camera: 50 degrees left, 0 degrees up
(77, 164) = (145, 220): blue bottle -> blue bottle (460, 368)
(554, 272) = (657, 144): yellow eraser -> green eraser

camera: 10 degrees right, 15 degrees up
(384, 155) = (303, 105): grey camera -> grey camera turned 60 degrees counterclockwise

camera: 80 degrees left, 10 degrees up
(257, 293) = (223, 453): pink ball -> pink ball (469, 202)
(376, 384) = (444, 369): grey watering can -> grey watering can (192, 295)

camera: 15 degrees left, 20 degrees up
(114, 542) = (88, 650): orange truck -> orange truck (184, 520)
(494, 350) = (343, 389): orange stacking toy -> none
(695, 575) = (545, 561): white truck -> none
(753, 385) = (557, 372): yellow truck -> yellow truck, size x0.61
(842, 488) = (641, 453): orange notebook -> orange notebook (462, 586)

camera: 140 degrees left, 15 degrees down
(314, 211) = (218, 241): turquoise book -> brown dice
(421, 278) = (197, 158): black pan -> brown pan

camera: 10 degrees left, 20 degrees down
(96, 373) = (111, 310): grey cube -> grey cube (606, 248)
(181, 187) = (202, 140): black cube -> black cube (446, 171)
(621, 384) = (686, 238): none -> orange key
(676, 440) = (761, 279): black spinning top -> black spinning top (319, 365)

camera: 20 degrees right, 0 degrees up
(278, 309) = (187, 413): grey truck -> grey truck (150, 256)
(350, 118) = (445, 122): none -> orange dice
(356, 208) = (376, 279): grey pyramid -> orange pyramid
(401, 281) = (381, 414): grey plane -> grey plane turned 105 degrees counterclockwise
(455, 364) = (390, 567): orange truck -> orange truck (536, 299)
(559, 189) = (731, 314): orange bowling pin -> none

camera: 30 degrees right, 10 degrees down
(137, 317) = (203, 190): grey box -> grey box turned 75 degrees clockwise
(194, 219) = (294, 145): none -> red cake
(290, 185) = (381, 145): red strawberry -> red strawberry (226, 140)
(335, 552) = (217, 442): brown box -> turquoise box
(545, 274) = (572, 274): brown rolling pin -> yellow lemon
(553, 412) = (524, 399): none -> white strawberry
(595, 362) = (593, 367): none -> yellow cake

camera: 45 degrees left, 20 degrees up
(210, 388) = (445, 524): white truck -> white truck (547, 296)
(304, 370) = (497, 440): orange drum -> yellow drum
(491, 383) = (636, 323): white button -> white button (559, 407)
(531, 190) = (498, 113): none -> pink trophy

☆ ☆ ☆ ☆ ☆ ☆ ☆

Go through the data above and repeat all of it exactly.

camera: 50 degrees left, 0 degrees up
(77, 164) = (145, 220): blue bottle -> blue bottle (460, 368)
(554, 272) = (657, 144): yellow eraser -> green eraser

camera: 10 degrees right, 15 degrees up
(384, 155) = (303, 105): grey camera -> grey camera turned 60 degrees counterclockwise

camera: 80 degrees left, 10 degrees up
(257, 293) = (223, 453): pink ball -> pink ball (469, 202)
(376, 384) = (444, 369): grey watering can -> grey watering can (192, 295)

camera: 15 degrees left, 20 degrees up
(114, 542) = (88, 650): orange truck -> orange truck (184, 520)
(494, 350) = (343, 389): orange stacking toy -> none
(695, 575) = (545, 561): white truck -> none
(753, 385) = (557, 372): yellow truck -> yellow truck, size x0.61
(842, 488) = (641, 453): orange notebook -> orange notebook (462, 586)

camera: 140 degrees left, 15 degrees down
(314, 211) = (218, 241): turquoise book -> brown dice
(421, 278) = (197, 158): black pan -> brown pan

camera: 10 degrees left, 20 degrees down
(96, 373) = (111, 310): grey cube -> grey cube (606, 248)
(181, 187) = (202, 140): black cube -> black cube (446, 171)
(621, 384) = (686, 238): none -> orange key
(676, 440) = (761, 279): black spinning top -> black spinning top (319, 365)

camera: 20 degrees right, 0 degrees up
(278, 309) = (187, 413): grey truck -> grey truck (150, 256)
(350, 118) = (445, 122): none -> orange dice
(356, 208) = (376, 279): grey pyramid -> orange pyramid
(401, 281) = (381, 414): grey plane -> grey plane turned 105 degrees counterclockwise
(455, 364) = (390, 567): orange truck -> orange truck (536, 299)
(559, 189) = (731, 314): orange bowling pin -> none

camera: 30 degrees right, 10 degrees down
(137, 317) = (203, 190): grey box -> grey box turned 75 degrees clockwise
(194, 219) = (294, 145): none -> red cake
(290, 185) = (381, 145): red strawberry -> red strawberry (226, 140)
(335, 552) = (217, 442): brown box -> turquoise box
(545, 274) = (572, 274): brown rolling pin -> yellow lemon
(553, 412) = (524, 399): none -> white strawberry
(595, 362) = (593, 367): none -> yellow cake

camera: 45 degrees left, 20 degrees up
(210, 388) = (445, 524): white truck -> white truck (547, 296)
(304, 370) = (497, 440): orange drum -> yellow drum
(491, 383) = (636, 323): white button -> white button (559, 407)
(531, 190) = (498, 113): none -> pink trophy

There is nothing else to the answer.